→ INSTRUCTION
In the records below, find the line with "(276, 280) = (456, 344): none" and the line with "(428, 202) = (378, 565): none -> black marker"; return exactly those lines and every line between them.

→ RECORDS FOR THIS TASK
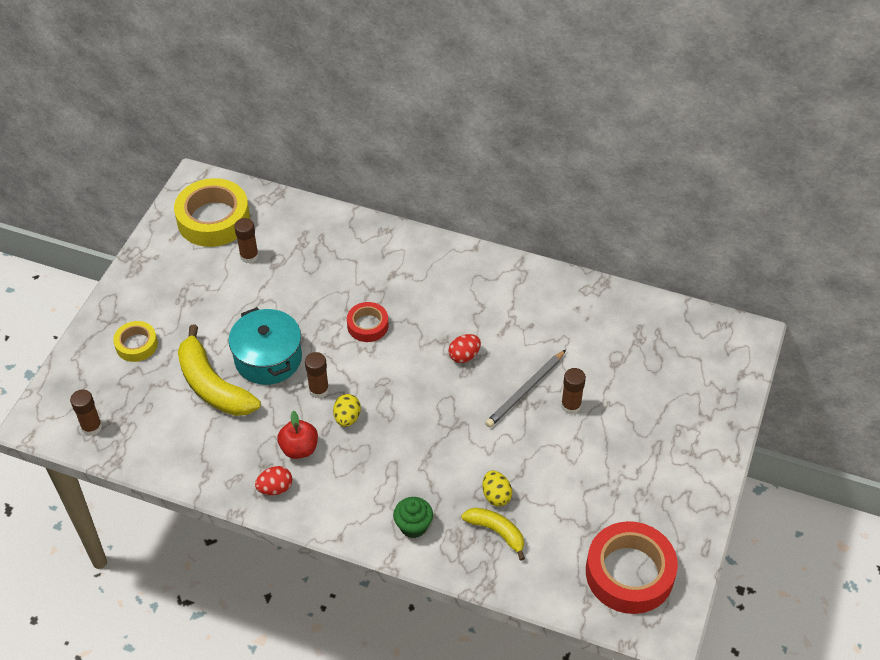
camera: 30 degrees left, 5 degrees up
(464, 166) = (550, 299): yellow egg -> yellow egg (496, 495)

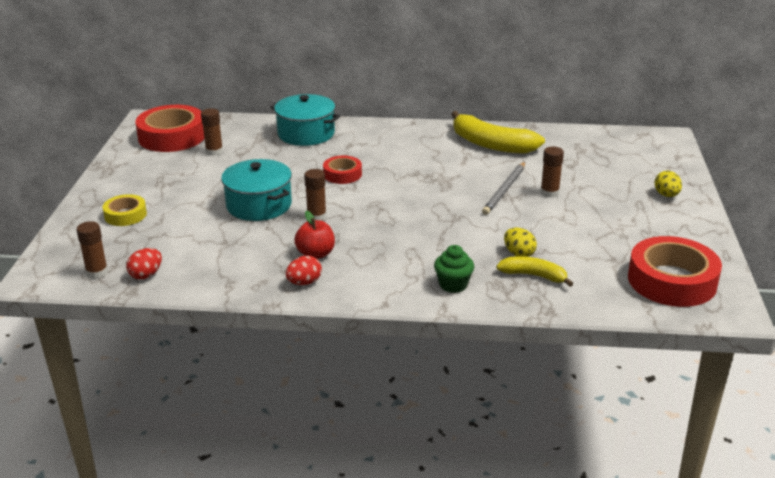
camera: 15 degrees left, 20 degrees down
(213, 219) = (172, 136): yellow tape -> red tape
(213, 385) = (212, 228): yellow banana -> yellow banana (491, 144)
(347, 418) = (352, 229): yellow egg -> yellow egg (666, 195)
(353, 244) = (306, 134): none -> turquoise pot
(464, 356) = (439, 179): red egg -> red egg (146, 275)

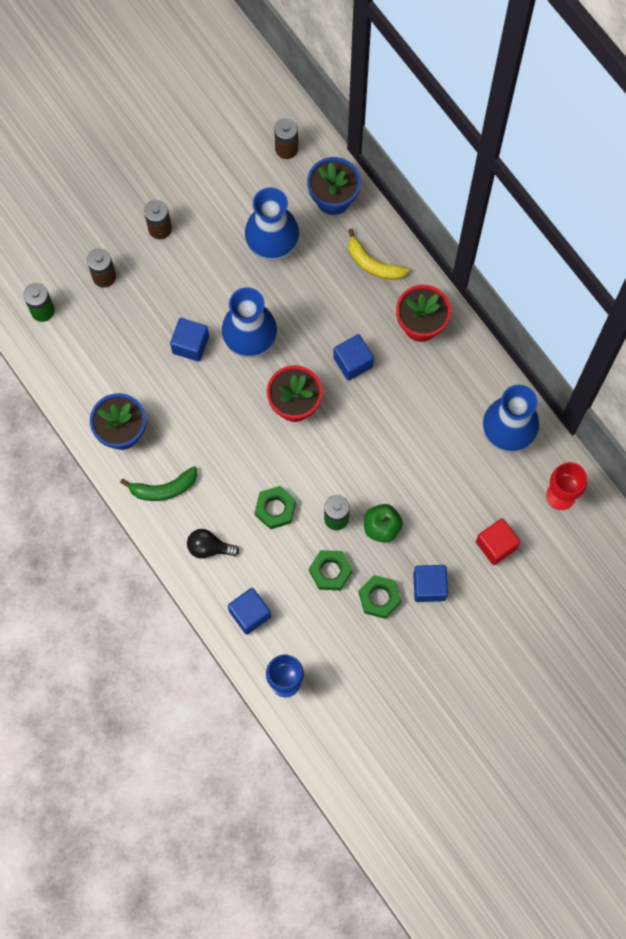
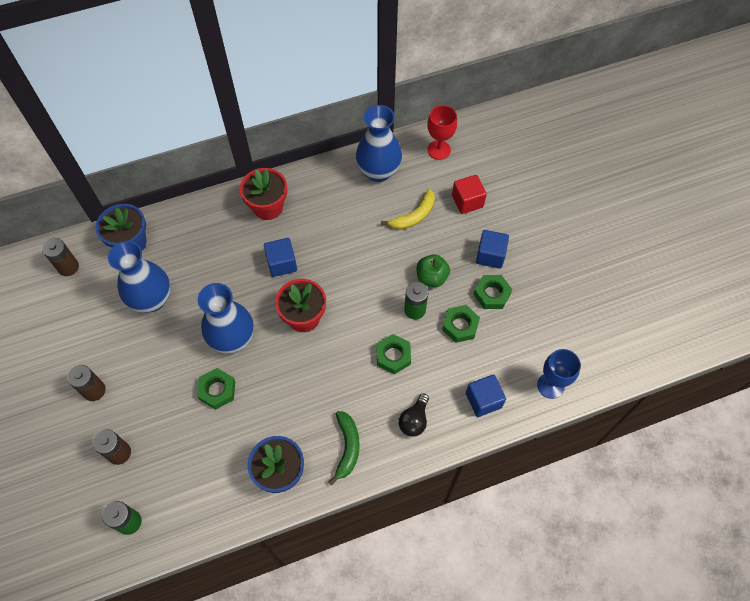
camera: 75 degrees left, 10 degrees down
(190, 344) = (217, 390): blue cube -> green nut
(373, 264) = (201, 227): yellow banana -> yellow banana (414, 216)

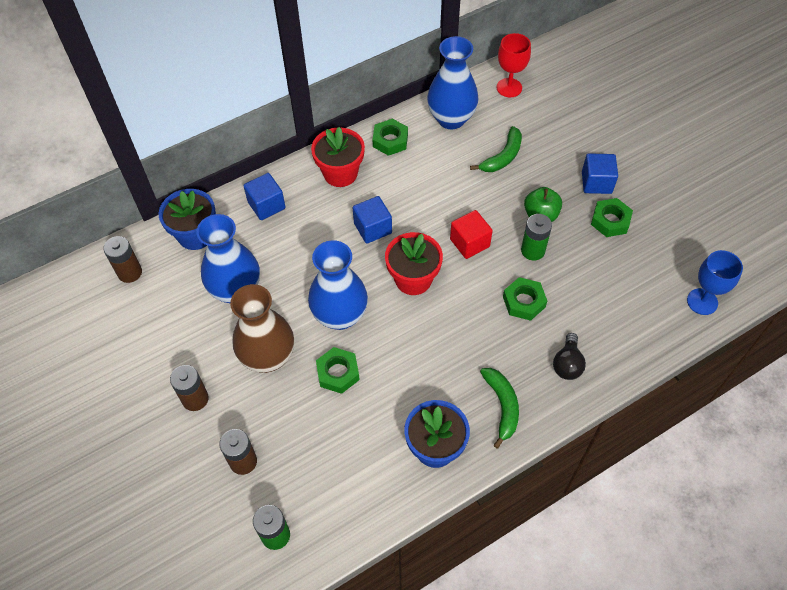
camera: 10 degrees left, 5 degrees down
(163, 365) = (268, 357): none -> brown vase
(414, 216) = (502, 156): yellow banana -> green banana
(460, 326) = (586, 258): green nut -> green nut (390, 140)
(467, 201) = (555, 133): red cube -> red cube (469, 243)
(483, 400) = (635, 329): blue cube -> blue cube (266, 205)

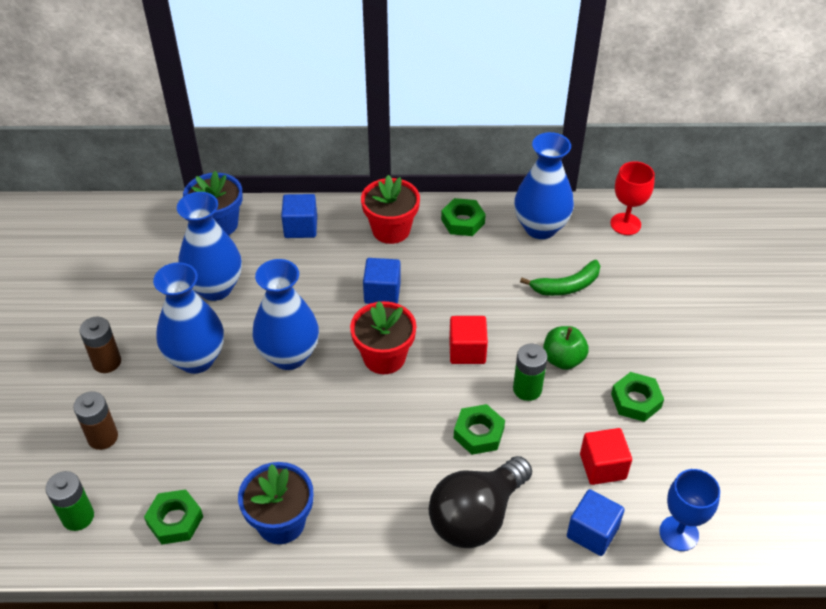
camera: 30 degrees right, 10 degrees down
(130, 272) = (139, 229): brown battery -> none
(268, 357) = (196, 359): brown vase -> blue vase
(338, 373) = (246, 405): green nut -> green nut (175, 520)
(502, 406) = (377, 520): green banana -> none
(567, 364) = (476, 516): black light bulb -> black light bulb, size x1.93
(596, 182) = (650, 356): blue cube -> blue cube (592, 532)
(623, 281) = (602, 466): none -> red cube

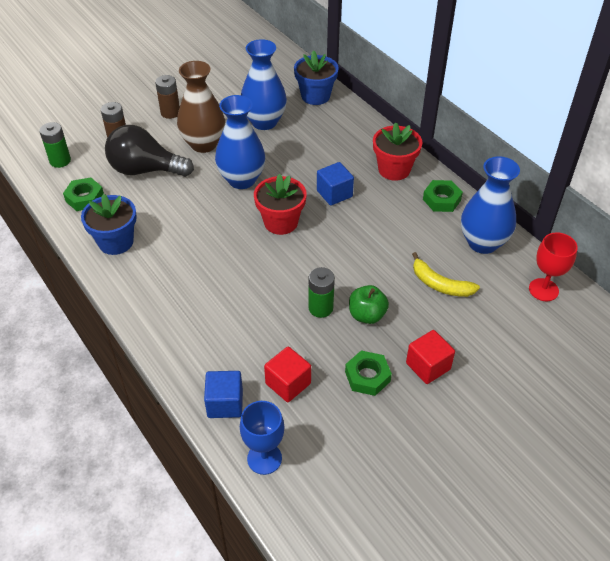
camera: 55 degrees right, 0 degrees up
(196, 359) = (203, 144): blue vase -> brown vase
(300, 227) = (351, 129): blue cube -> none
(467, 351) = (325, 260): red cube -> red cube (428, 366)
(476, 516) = (190, 332): black light bulb -> black light bulb (145, 170)
(478, 433) = (259, 300): green nut -> none
(566, 286) = (440, 284): green banana -> yellow banana

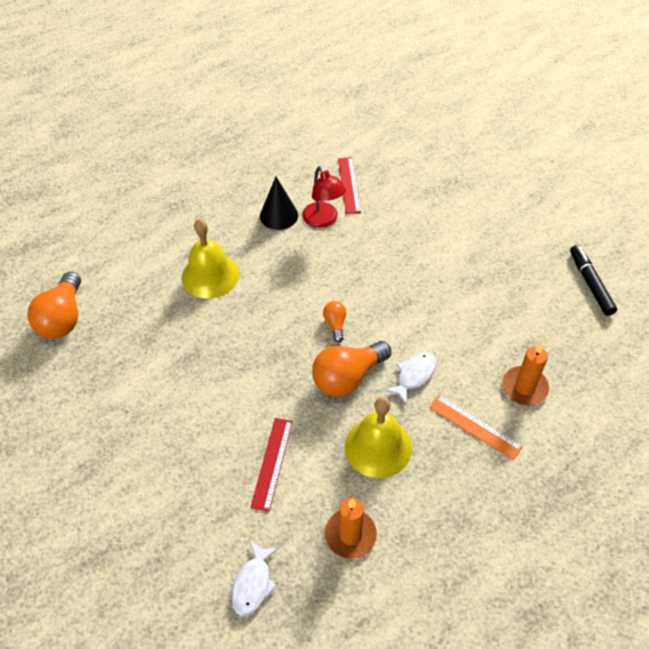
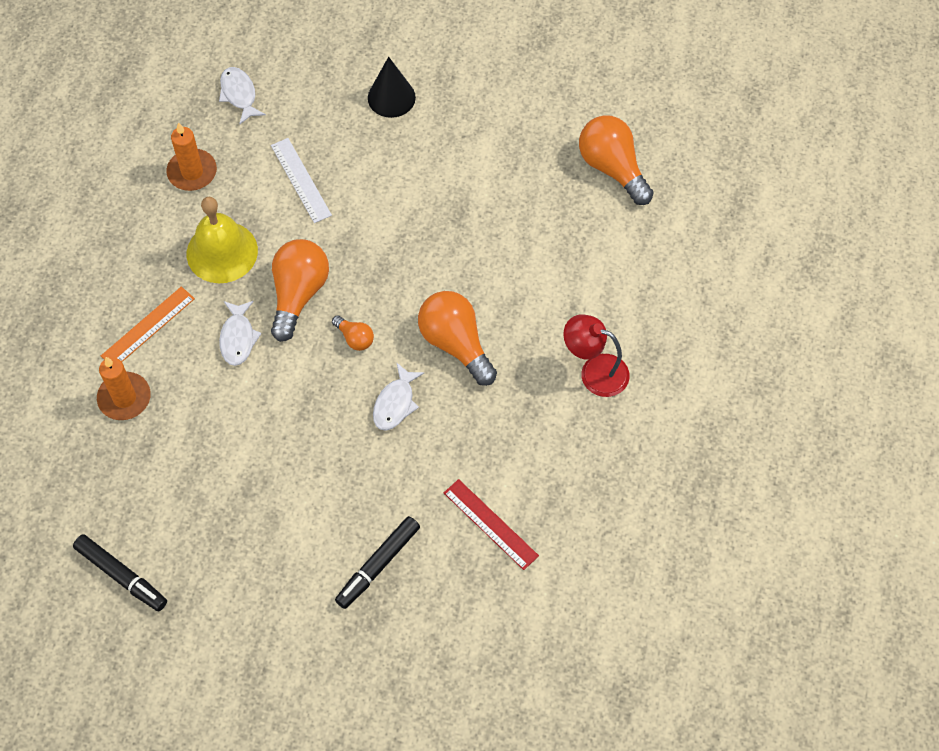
camera: 140 degrees right, 10 degrees up
(210, 275) = (526, 303): yellow bell -> none
(272, 463) = (301, 180): red ruler -> white ruler
(276, 280) = (456, 344): none -> orange light bulb
(279, 215) = (529, 423): black cone -> black cone (391, 97)
(323, 220) = (475, 452): red lamp -> red lamp (594, 371)
(345, 272) = (395, 403): none -> white fish
(428, 202) = (378, 565): none -> black marker
(475, 427) = (148, 327): orange ruler -> orange ruler turned 45 degrees counterclockwise

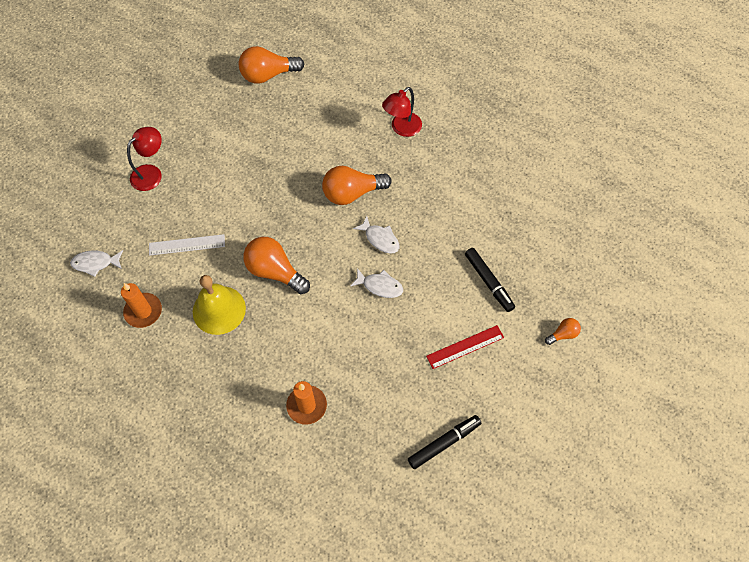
camera: 70 degrees left, 0 degrees up
(148, 327) = (256, 375): orange ruler -> none
(238, 338) = (291, 318): white fish -> white fish (380, 286)
(355, 338) = (323, 248): orange light bulb -> orange light bulb (563, 334)
(391, 97) = (151, 173): black cone -> red lamp
(490, 524) = (482, 213): red ruler -> red ruler (465, 347)

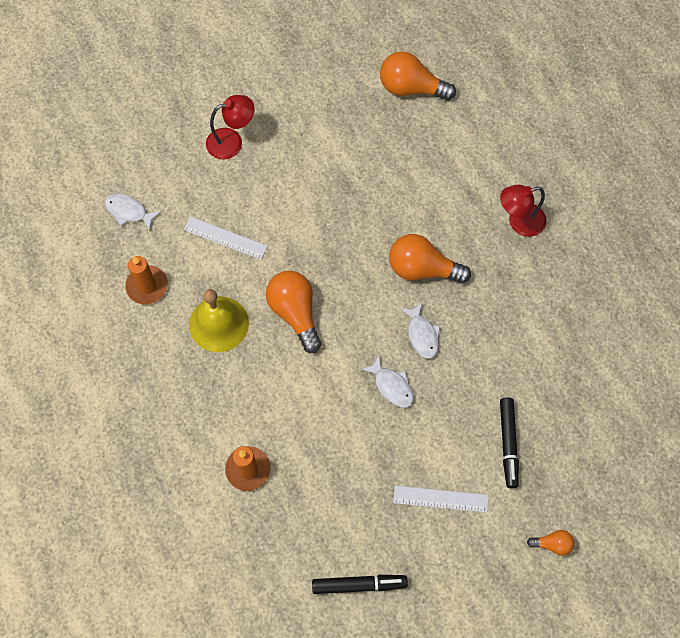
camera: 30 degrees right, 5 degrees up
(465, 347) = (440, 499): red ruler -> white ruler

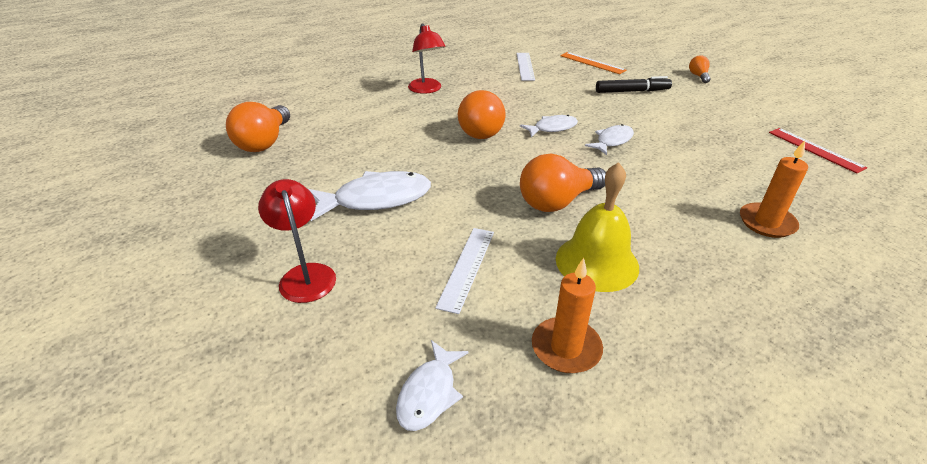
camera: 95 degrees left, 30 degrees down
(313, 179) = (376, 199): none -> white fish
(359, 584) = (815, 149): black marker -> red ruler
(440, 499) = (701, 116): white ruler -> white ruler (525, 66)
(597, 421) = (592, 63): none -> orange ruler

→ OUTPUT FOR THIS EXERCISE
(276, 280) = (456, 344): none -> orange light bulb
(279, 215) = (529, 423): black cone -> black cone (391, 97)
(323, 220) = (475, 452): red lamp -> red lamp (594, 371)
(345, 272) = (395, 403): none -> white fish
(428, 202) = (378, 565): none -> black marker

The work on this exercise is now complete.